Extracted material
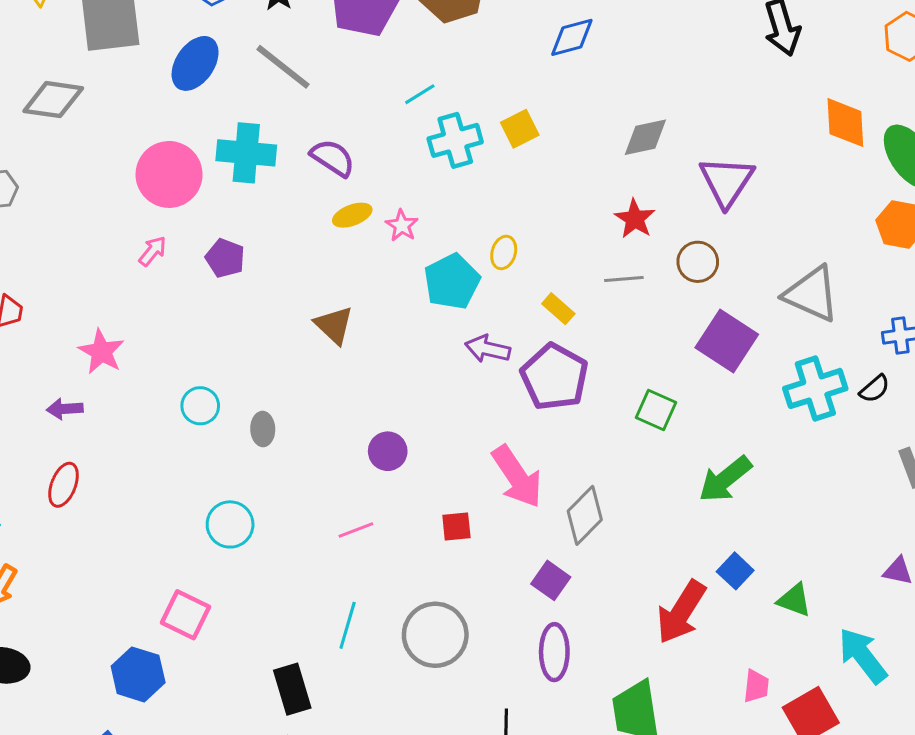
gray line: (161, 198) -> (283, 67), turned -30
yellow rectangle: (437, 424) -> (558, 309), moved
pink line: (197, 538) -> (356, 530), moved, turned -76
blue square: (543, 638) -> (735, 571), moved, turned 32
* * *
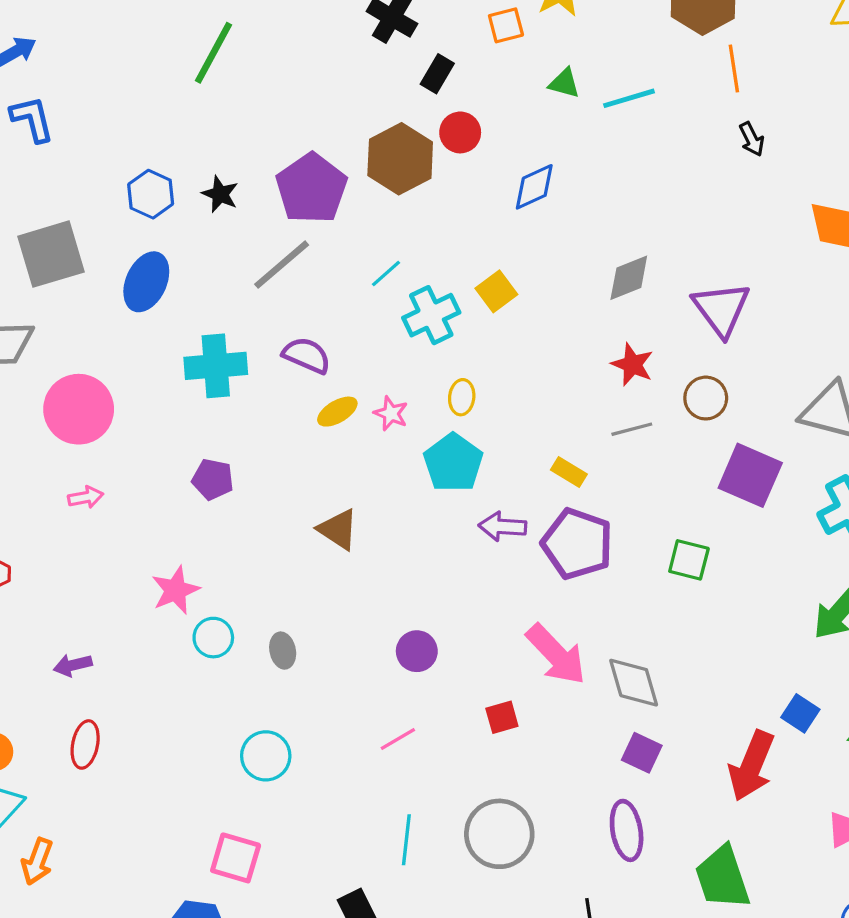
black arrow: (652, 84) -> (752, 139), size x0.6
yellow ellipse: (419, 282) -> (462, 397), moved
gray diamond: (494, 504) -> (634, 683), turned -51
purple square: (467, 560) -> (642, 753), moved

Exercise objective
In the listing above, transcribe exactly everything from the line containing "black arrow: (652, 84)" down to the line containing "purple square: (467, 560)", including both and nothing more.

Response area
black arrow: (652, 84) -> (752, 139), size x0.6
yellow ellipse: (419, 282) -> (462, 397), moved
gray diamond: (494, 504) -> (634, 683), turned -51
purple square: (467, 560) -> (642, 753), moved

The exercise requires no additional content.